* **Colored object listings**
* * * * * * * * *

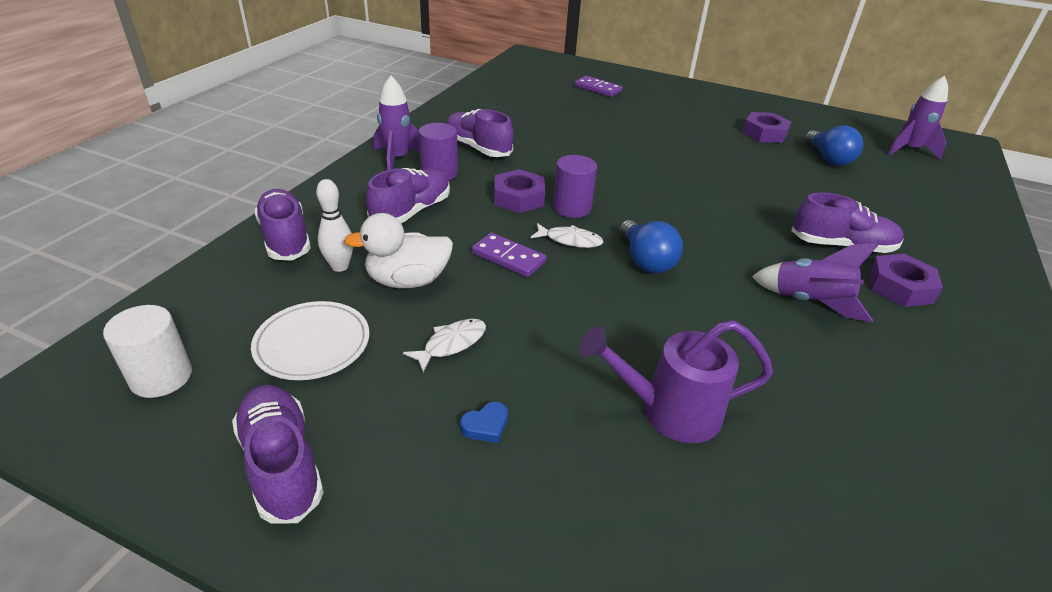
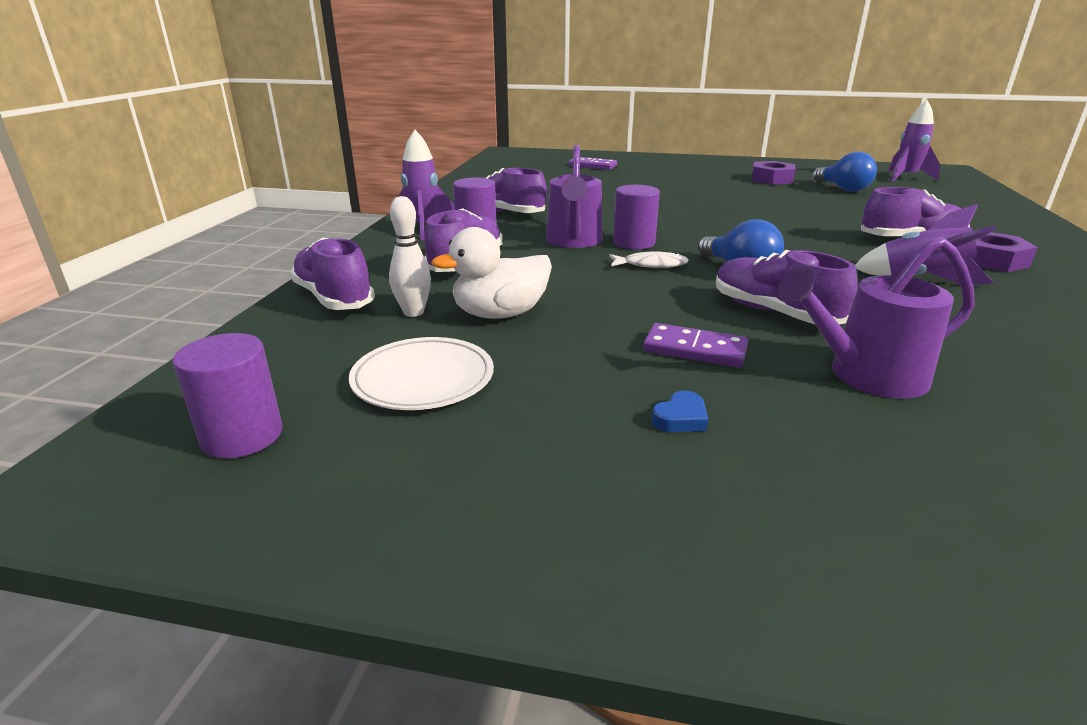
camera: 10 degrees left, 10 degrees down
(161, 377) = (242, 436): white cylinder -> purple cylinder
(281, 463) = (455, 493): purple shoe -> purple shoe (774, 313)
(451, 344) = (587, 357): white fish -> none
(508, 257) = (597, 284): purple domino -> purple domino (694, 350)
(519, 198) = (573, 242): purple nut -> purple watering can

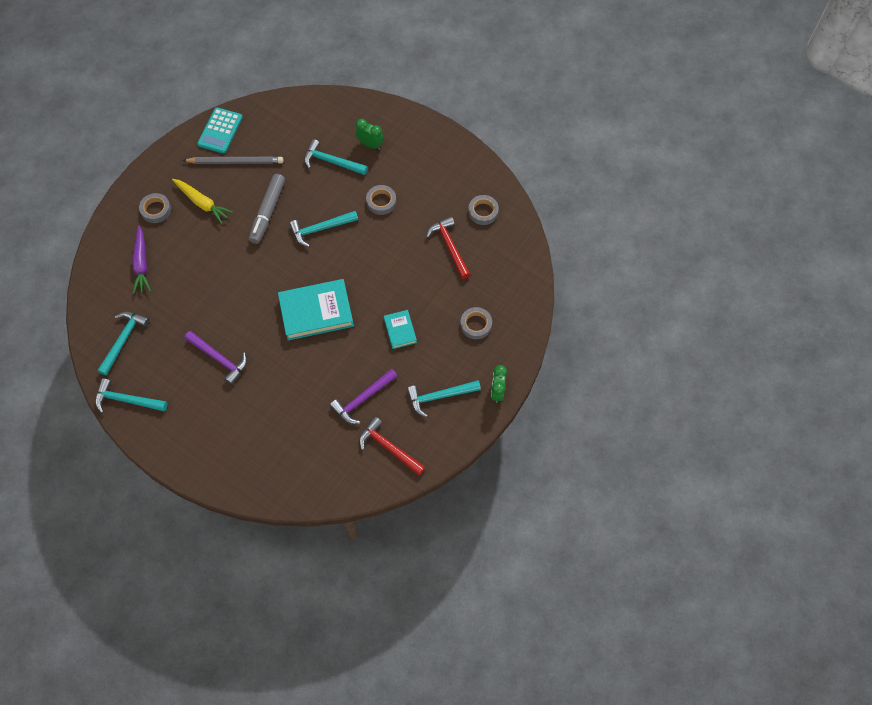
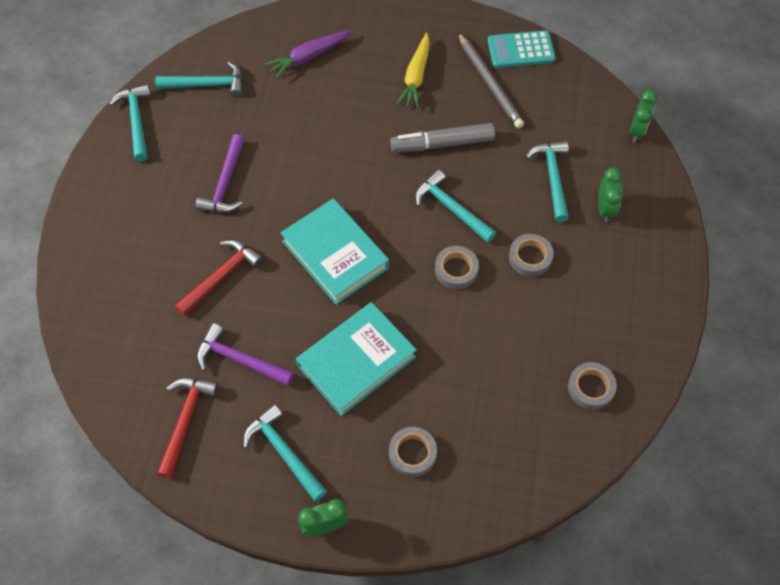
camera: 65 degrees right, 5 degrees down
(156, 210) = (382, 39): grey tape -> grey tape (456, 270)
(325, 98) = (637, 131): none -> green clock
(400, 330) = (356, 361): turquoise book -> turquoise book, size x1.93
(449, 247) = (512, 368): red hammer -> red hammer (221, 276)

* * * * * * * * *

* **PROBLEM**
I'd like the records above given again exactly, please, without the pictures.

* **EXERCISE OUTPUT**
camera: 10 degrees left, 10 degrees down
(161, 377) = (242, 436): white cylinder -> purple cylinder
(281, 463) = (455, 493): purple shoe -> purple shoe (774, 313)
(451, 344) = (587, 357): white fish -> none
(508, 257) = (597, 284): purple domino -> purple domino (694, 350)
(519, 198) = (573, 242): purple nut -> purple watering can

camera: 65 degrees right, 5 degrees down
(156, 210) = (382, 39): grey tape -> grey tape (456, 270)
(325, 98) = (637, 131): none -> green clock
(400, 330) = (356, 361): turquoise book -> turquoise book, size x1.93
(449, 247) = (512, 368): red hammer -> red hammer (221, 276)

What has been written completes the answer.